BEGIN

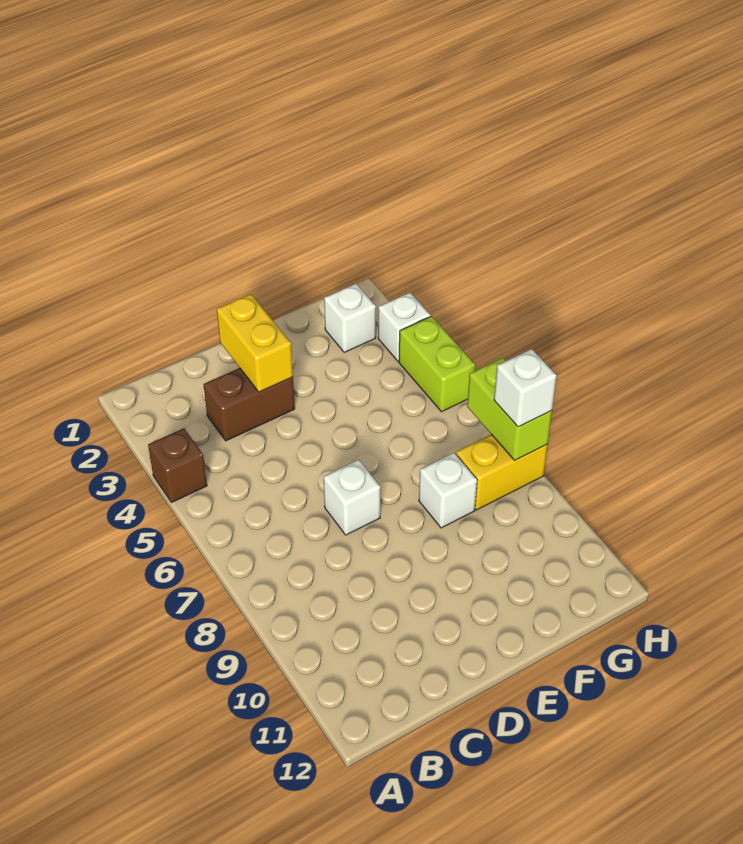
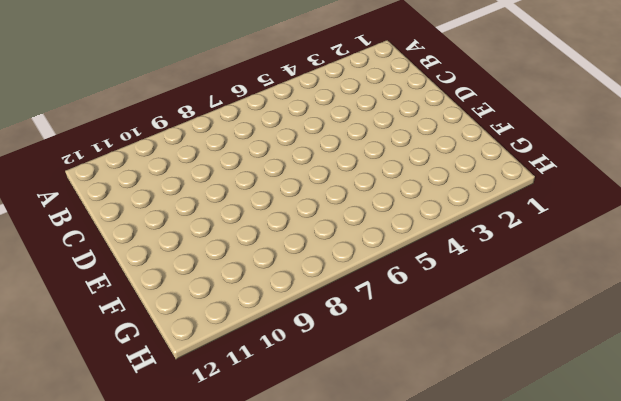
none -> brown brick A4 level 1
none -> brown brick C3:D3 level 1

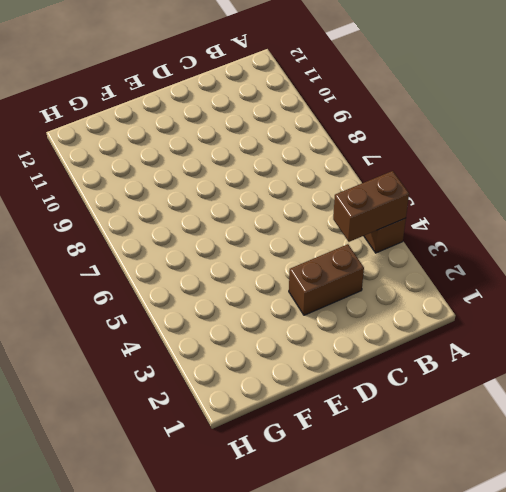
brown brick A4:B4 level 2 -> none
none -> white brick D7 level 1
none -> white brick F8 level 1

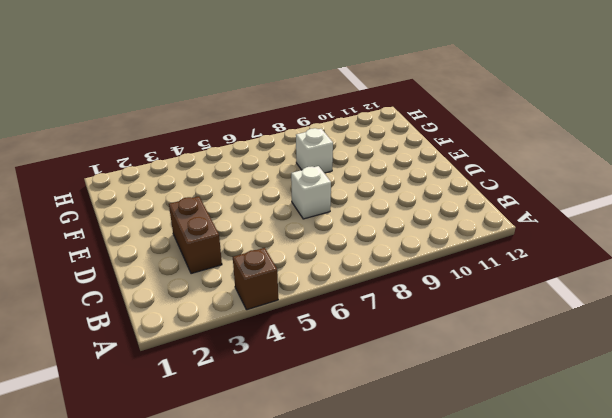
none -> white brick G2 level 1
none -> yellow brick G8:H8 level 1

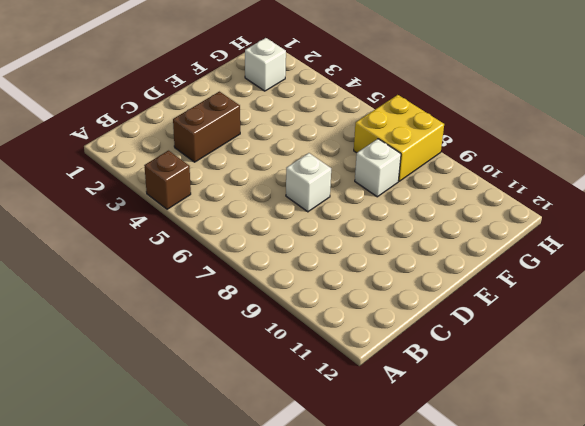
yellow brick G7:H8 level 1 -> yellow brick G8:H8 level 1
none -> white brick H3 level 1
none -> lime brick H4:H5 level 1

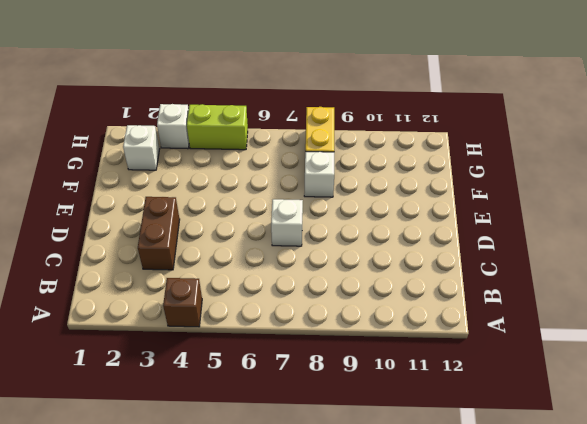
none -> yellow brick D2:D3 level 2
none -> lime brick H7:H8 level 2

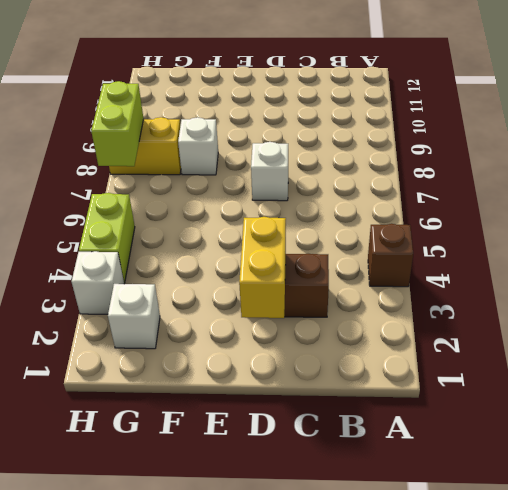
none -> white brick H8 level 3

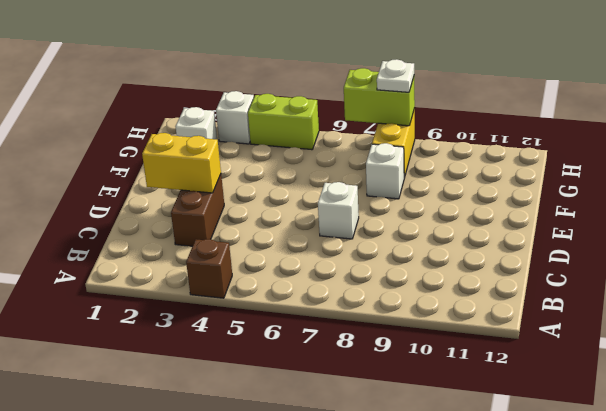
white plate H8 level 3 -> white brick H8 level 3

END
BEGIN

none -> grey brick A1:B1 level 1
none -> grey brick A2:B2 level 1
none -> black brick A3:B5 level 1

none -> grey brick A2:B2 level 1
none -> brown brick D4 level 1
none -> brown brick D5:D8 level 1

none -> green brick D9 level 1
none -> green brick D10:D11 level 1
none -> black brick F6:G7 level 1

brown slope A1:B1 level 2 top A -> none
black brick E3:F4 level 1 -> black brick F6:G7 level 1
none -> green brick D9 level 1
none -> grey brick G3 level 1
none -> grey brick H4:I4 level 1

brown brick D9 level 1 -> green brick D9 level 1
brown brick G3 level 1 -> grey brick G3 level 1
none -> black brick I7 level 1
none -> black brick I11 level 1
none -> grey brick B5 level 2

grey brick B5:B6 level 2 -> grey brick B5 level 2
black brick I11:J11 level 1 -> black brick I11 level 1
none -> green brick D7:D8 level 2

END
BEGIN

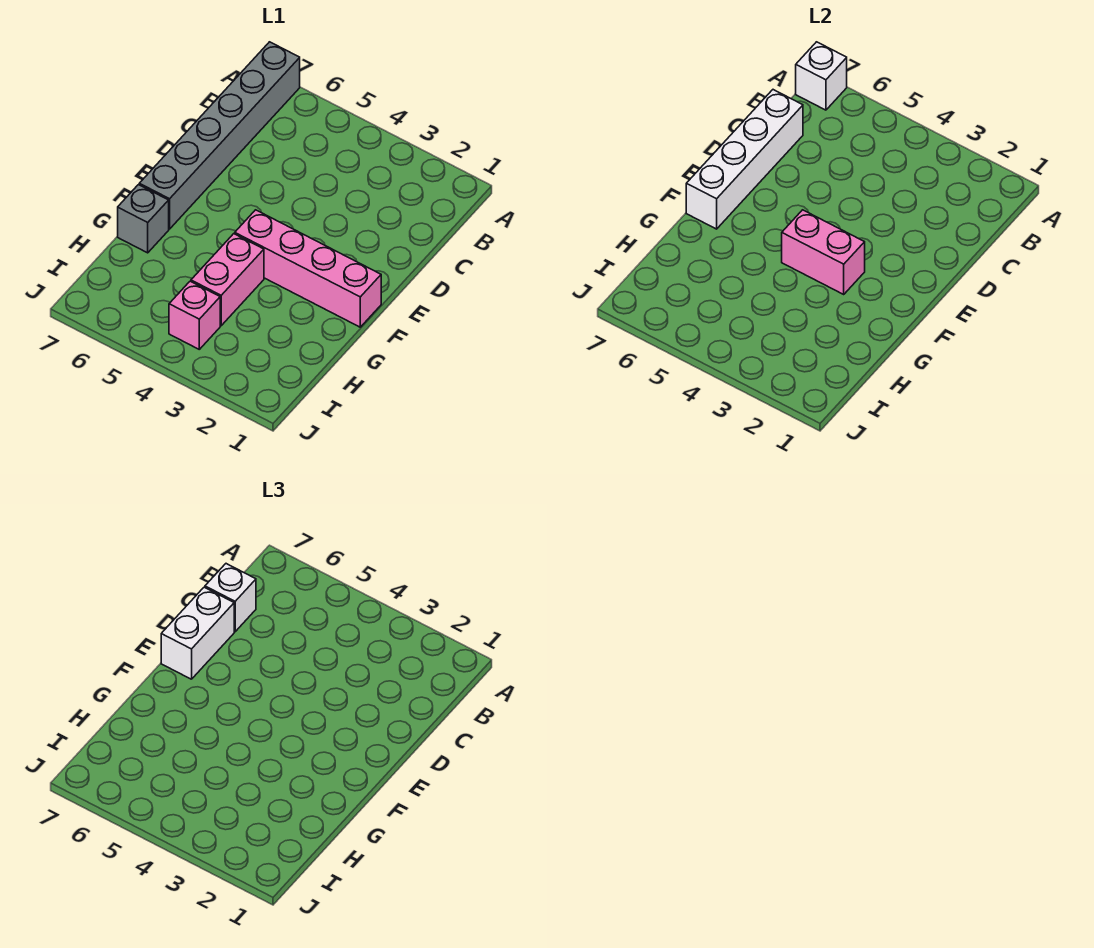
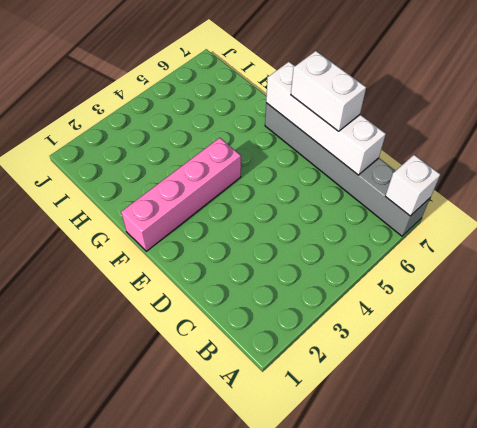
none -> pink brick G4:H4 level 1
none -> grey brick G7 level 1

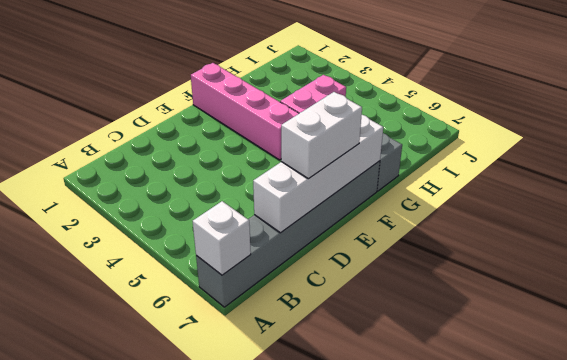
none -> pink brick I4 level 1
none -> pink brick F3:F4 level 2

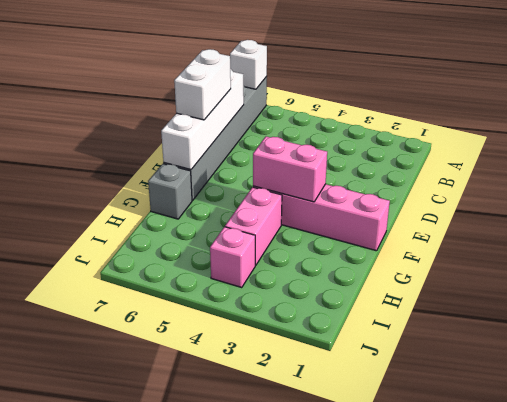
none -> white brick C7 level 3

END

What to work on: The reply should hold the entries above from the line with "none -> white brick F8 level 1" to the line with "white plate H8", duplicated exactly, pictures excluded.

Expected answer:
none -> white brick F8 level 1

none -> white brick G2 level 1
none -> yellow brick G8:H8 level 1

yellow brick G7:H8 level 1 -> yellow brick G8:H8 level 1
none -> white brick H3 level 1
none -> lime brick H4:H5 level 1

none -> yellow brick D2:D3 level 2
none -> lime brick H7:H8 level 2

none -> white brick H8 level 3

white plate H8 level 3 -> white brick H8 level 3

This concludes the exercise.